EXERCISE
How do the lines below between the ones holding "BT1: 1.5V (plus n21, minus GND) -> none" and "U4 pin in+: GND -> n18", inclusive, read? Give them again exactly, with no other lines.

EXERCISE DATA

- Opening Delimiter -

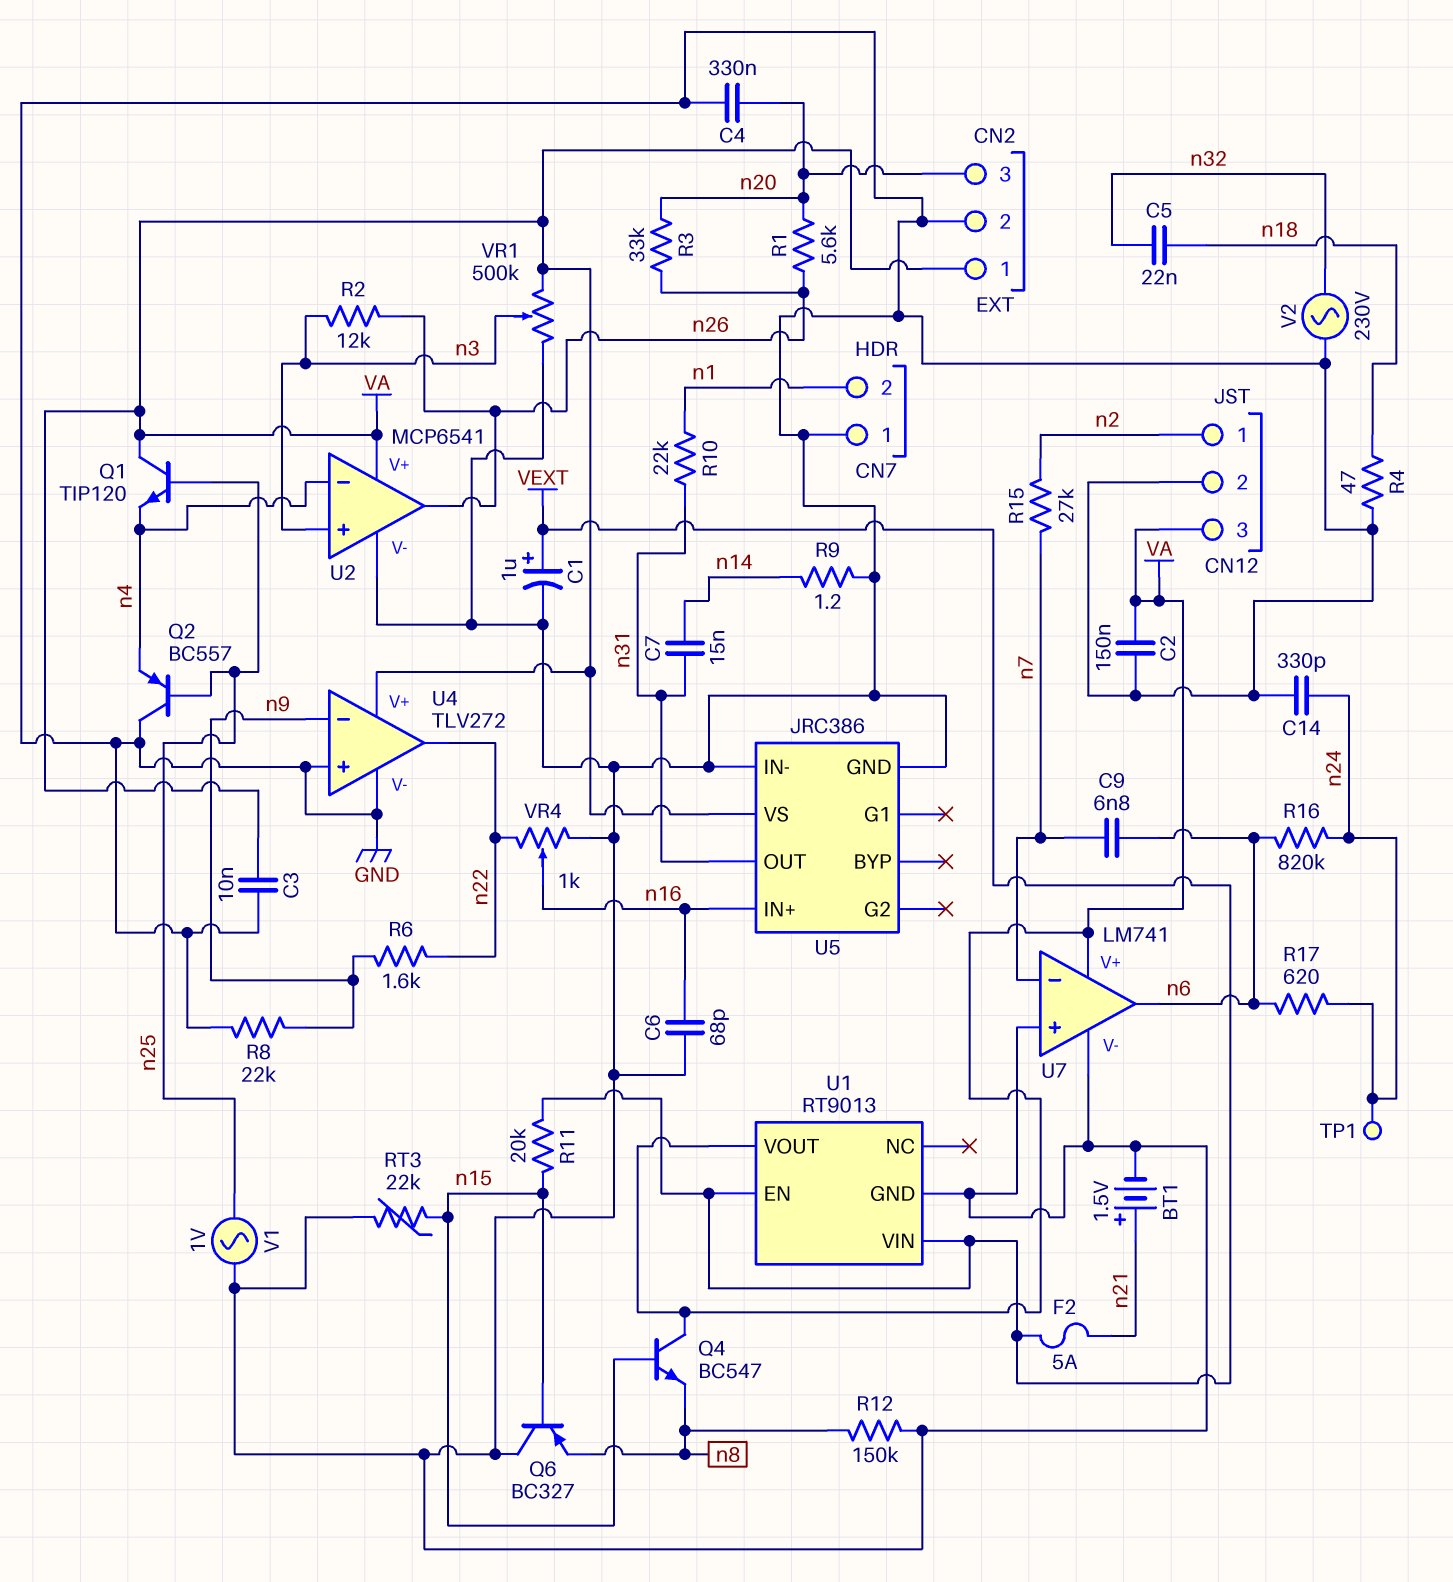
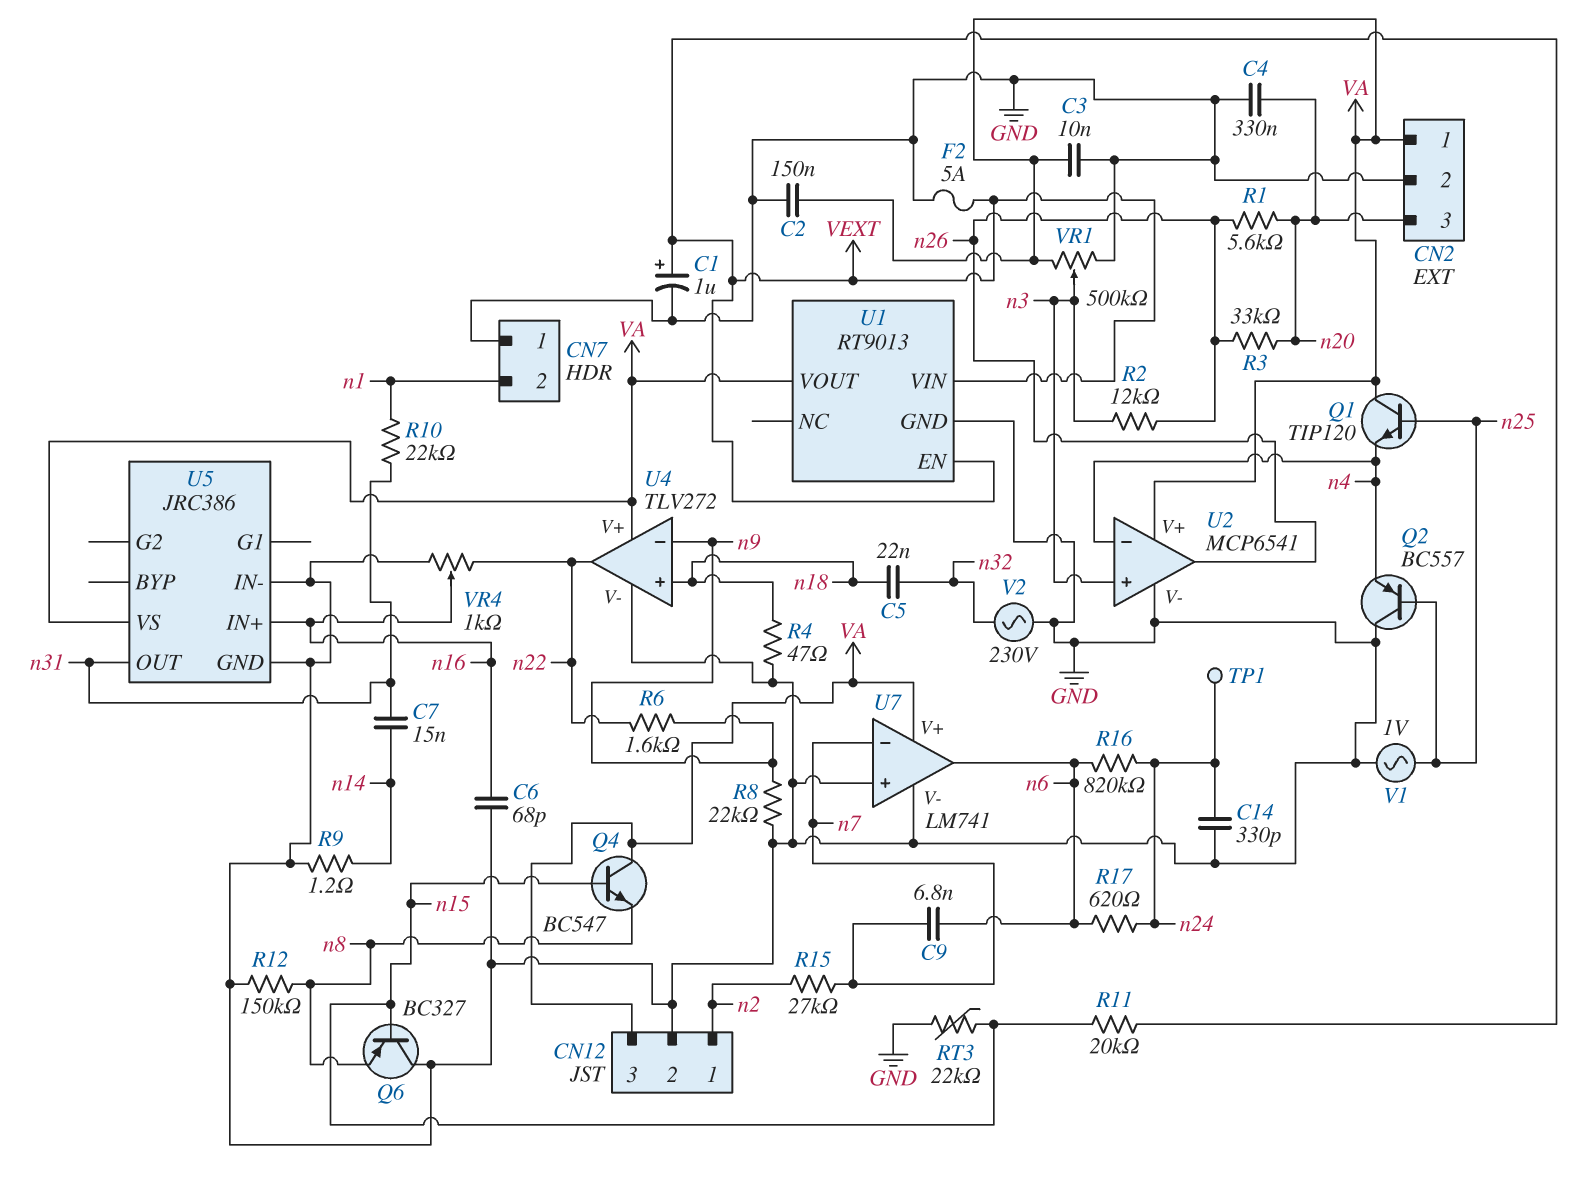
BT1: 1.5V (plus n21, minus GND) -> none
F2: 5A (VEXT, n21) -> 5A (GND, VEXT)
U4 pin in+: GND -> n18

- Closing Delimiter -
- Opening Delimiter -

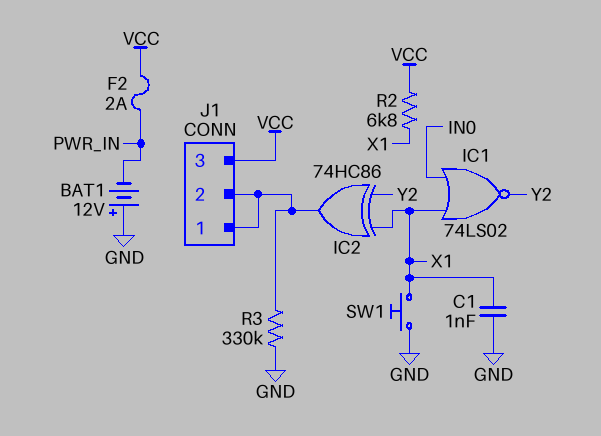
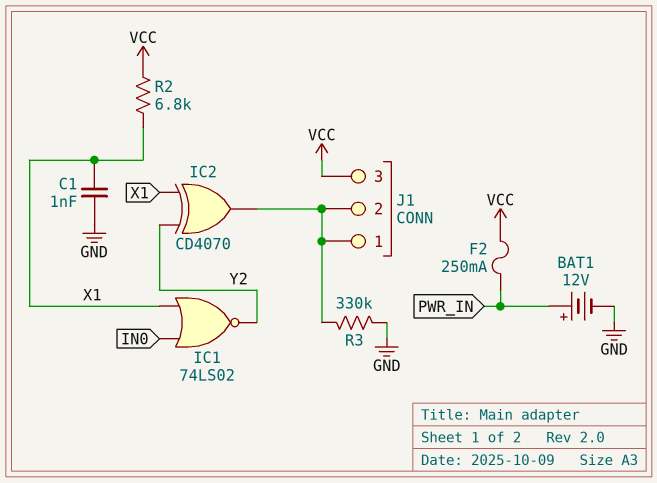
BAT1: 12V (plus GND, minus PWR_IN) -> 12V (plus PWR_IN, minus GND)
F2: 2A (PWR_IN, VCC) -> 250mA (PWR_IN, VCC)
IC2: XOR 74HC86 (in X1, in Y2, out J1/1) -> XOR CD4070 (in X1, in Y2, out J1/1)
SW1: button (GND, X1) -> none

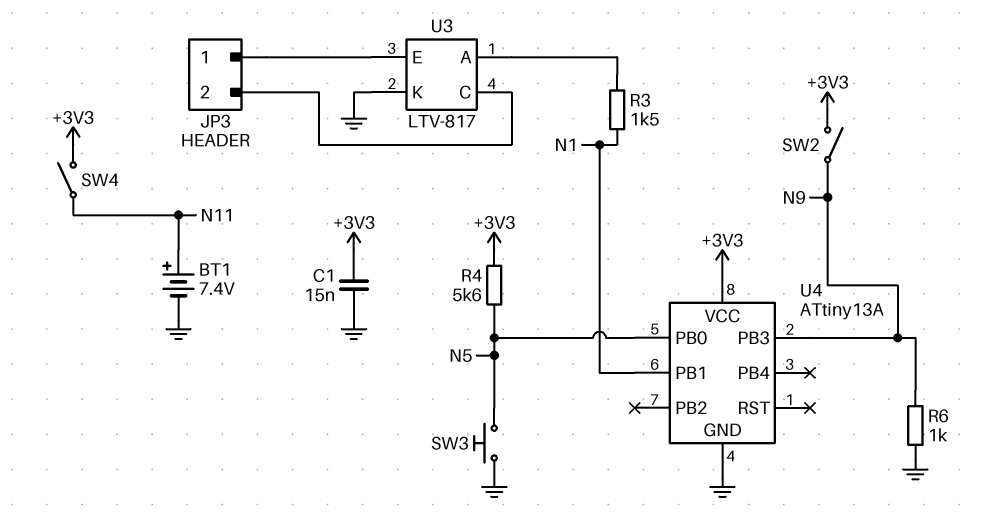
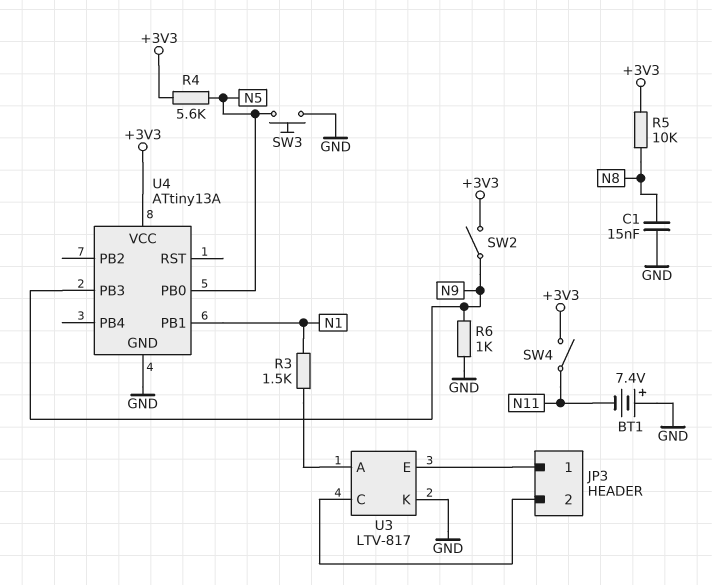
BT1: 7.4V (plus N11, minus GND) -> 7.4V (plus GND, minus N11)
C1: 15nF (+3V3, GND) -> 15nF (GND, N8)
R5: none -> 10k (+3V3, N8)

- Closing Delimiter -
- Opening Delimiter -

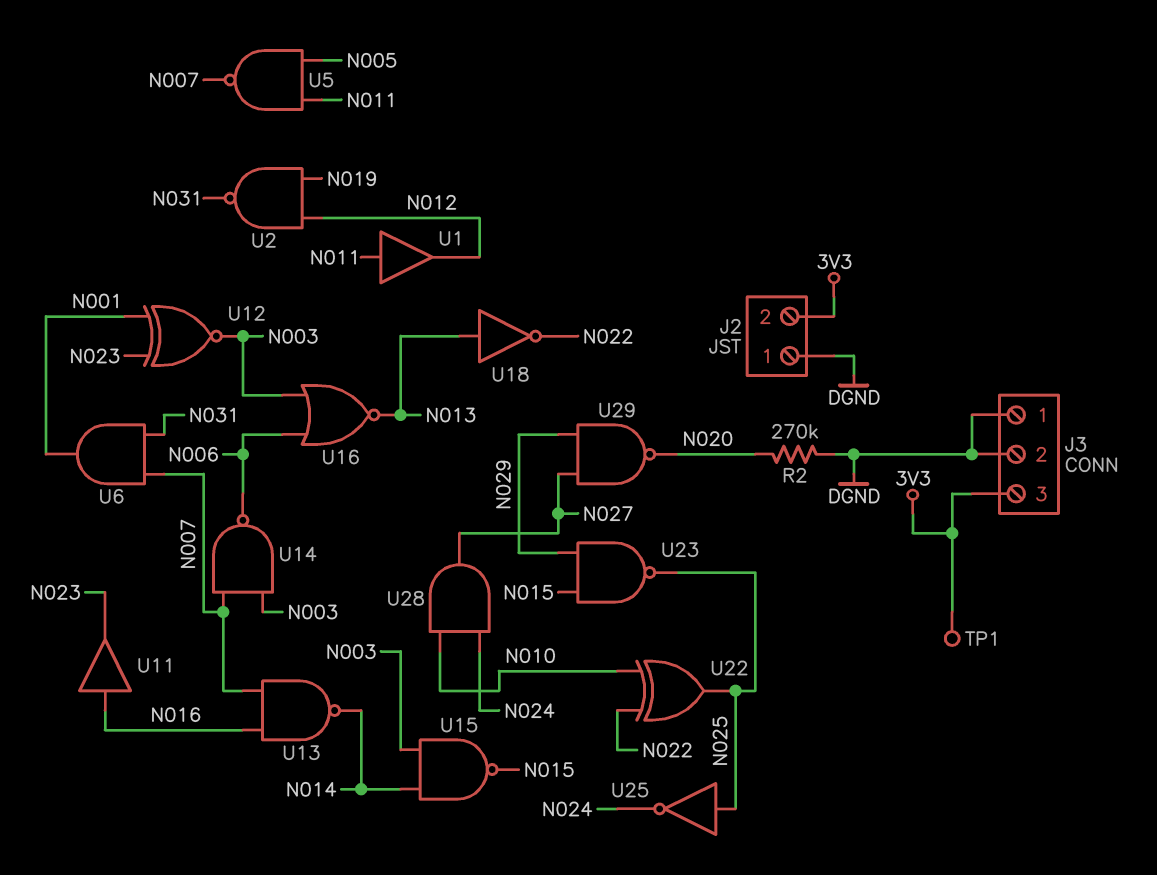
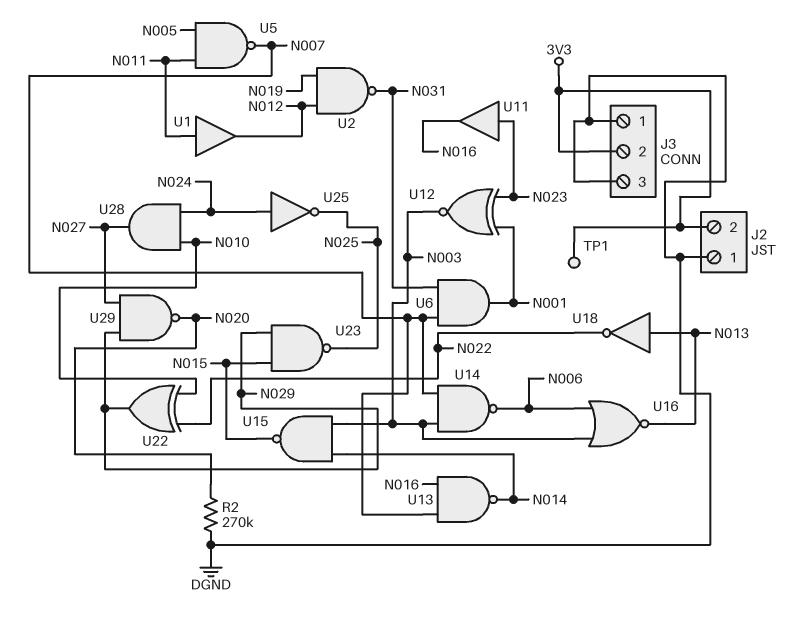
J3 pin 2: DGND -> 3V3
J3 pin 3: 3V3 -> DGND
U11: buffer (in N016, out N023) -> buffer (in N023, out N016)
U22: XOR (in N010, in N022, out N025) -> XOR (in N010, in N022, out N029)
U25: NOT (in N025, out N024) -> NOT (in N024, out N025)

- Closing Delimiter -

SOLVED PROBLEM
BT1: 1.5V (plus n21, minus GND) -> none
F2: 5A (VEXT, n21) -> 5A (GND, VEXT)
U4 pin in+: GND -> n18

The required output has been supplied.